'''
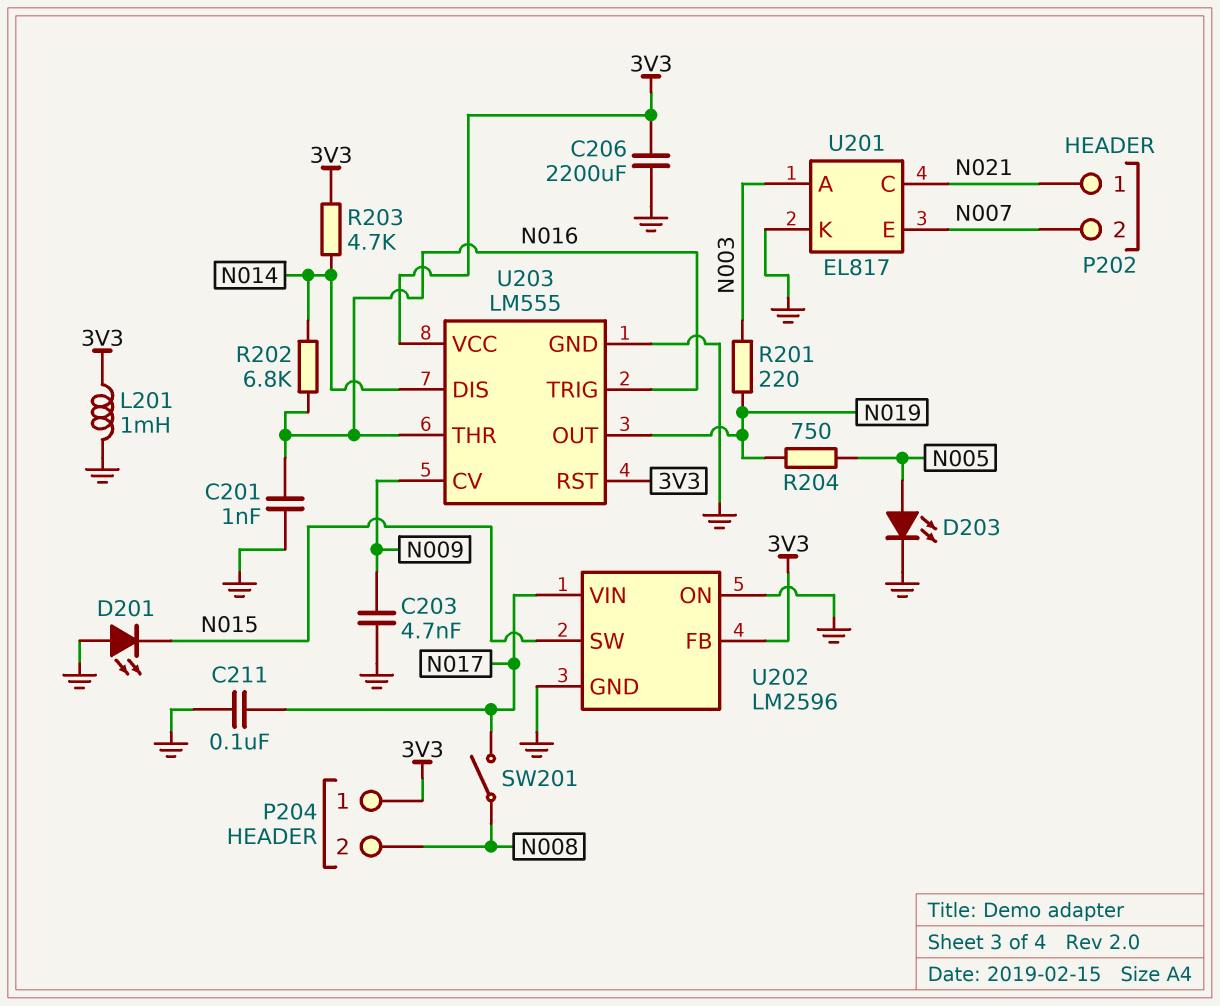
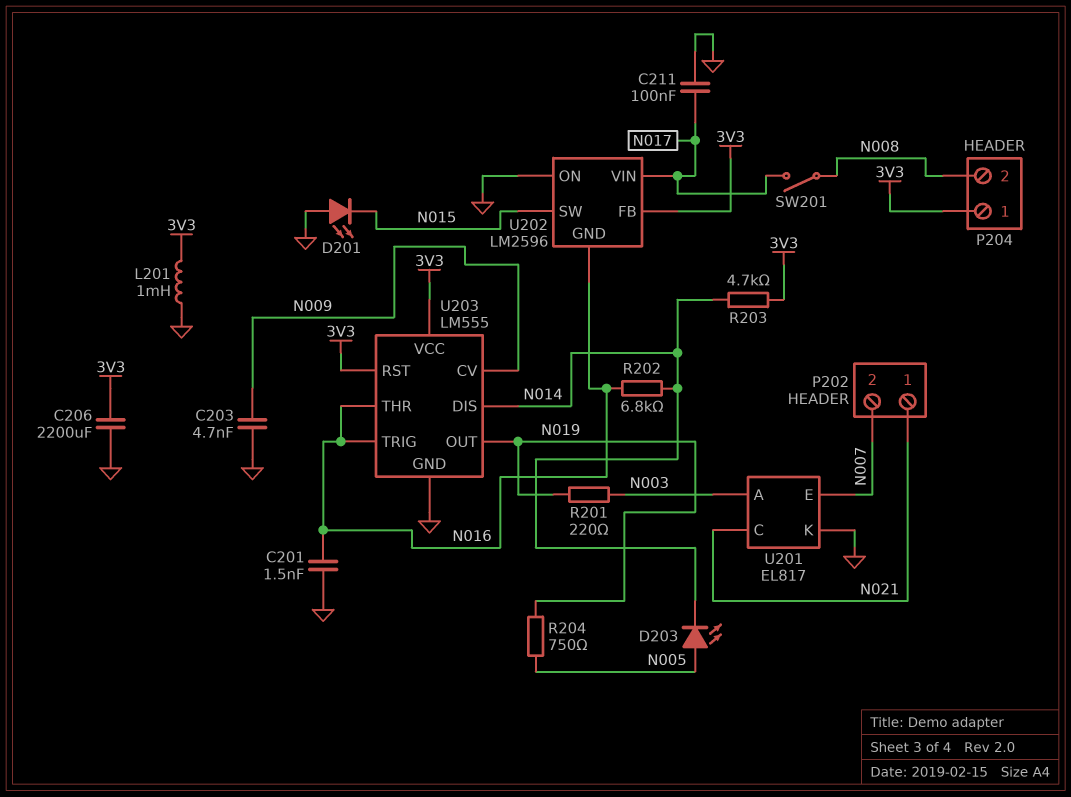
C201: 1nF (GND, N016) -> 1.5nF (GND, N016)
D203: LED (A N005, K GND) -> LED (A N005, K N014)
U202 pin GND: GND -> N016

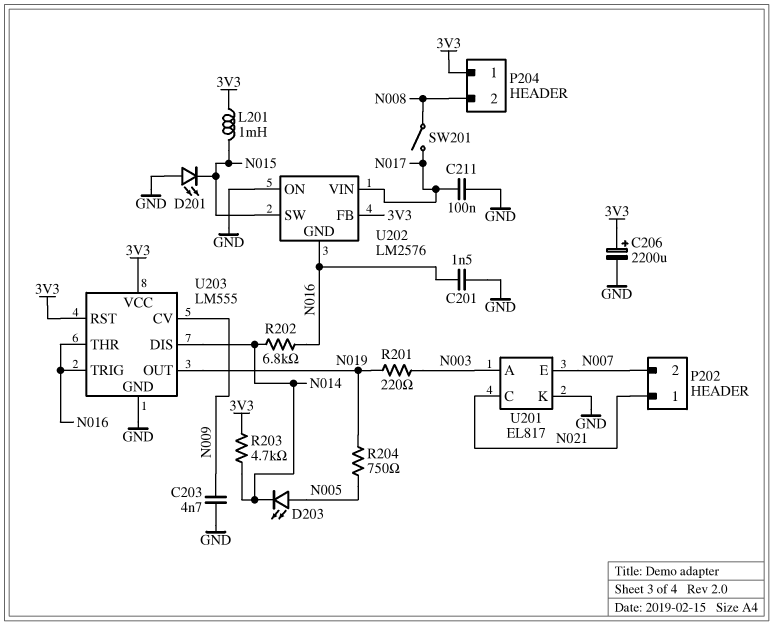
C206: 2200uF (3V3, GND) -> 2200uF (plus 3V3, minus GND)
L201: 1mH (3V3, GND) -> 1mH (3V3, N015)
U202: LM2596 -> LM2576

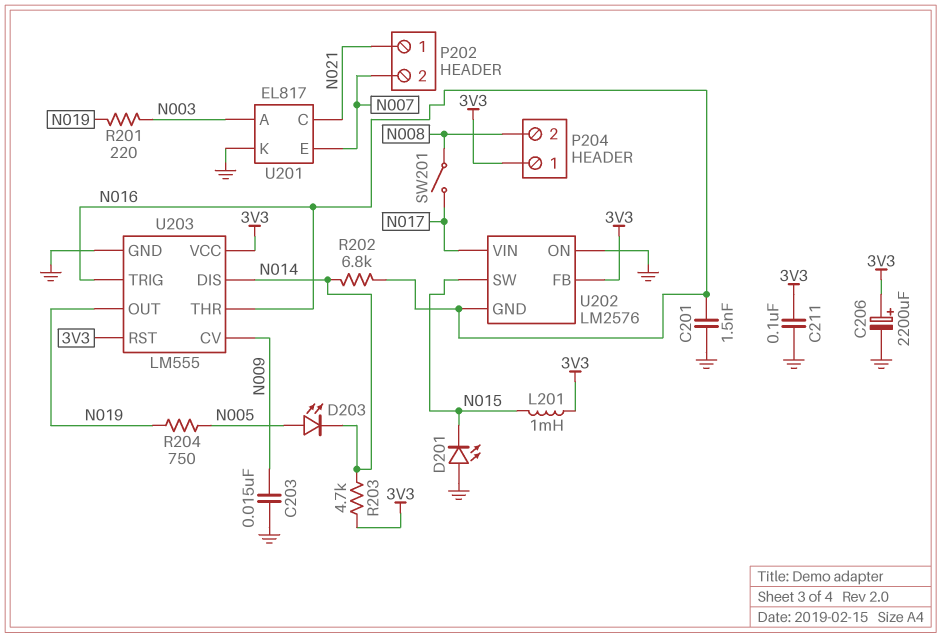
C203: 4.7nF (GND, N009) -> 15nF (GND, N009)
C211: 100nF (GND, N017) -> 100nF (3V3, GND)

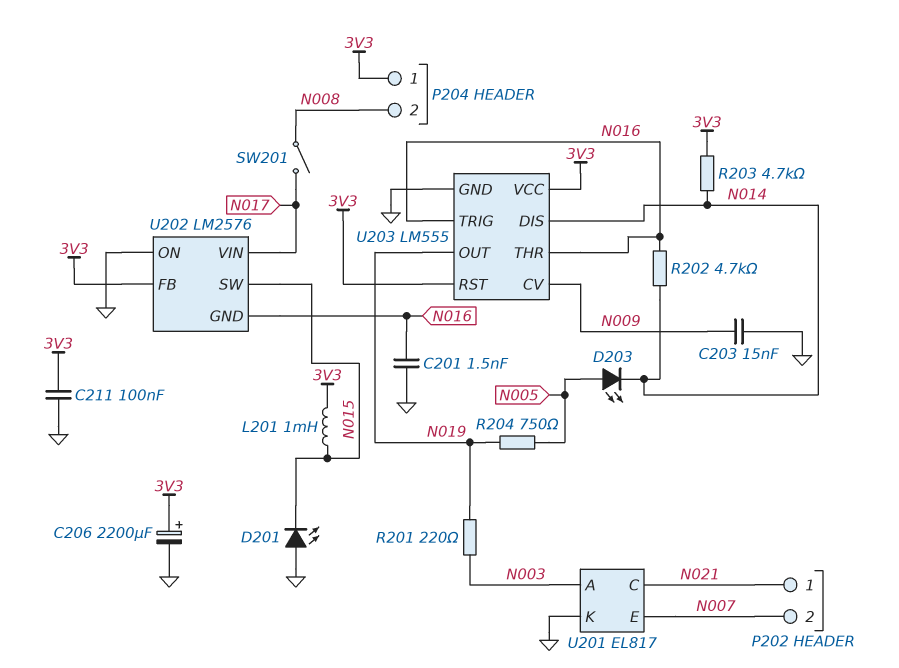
R202: 6.8k (N014, N016) -> 4.7k (N014, N016)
'''
:: EXERCISE INSTRUCTIONS ::
The expected answer is an exact copy of the lines from the one containing "L201: 1mH (3V3, GND) -> 1mH (3V3, N015)" through the last line of the entries above, both included, without pictures.

:: EXERCISE OUTPUT ::
L201: 1mH (3V3, GND) -> 1mH (3V3, N015)
U202: LM2596 -> LM2576

C203: 4.7nF (GND, N009) -> 15nF (GND, N009)
C211: 100nF (GND, N017) -> 100nF (3V3, GND)

R202: 6.8k (N014, N016) -> 4.7k (N014, N016)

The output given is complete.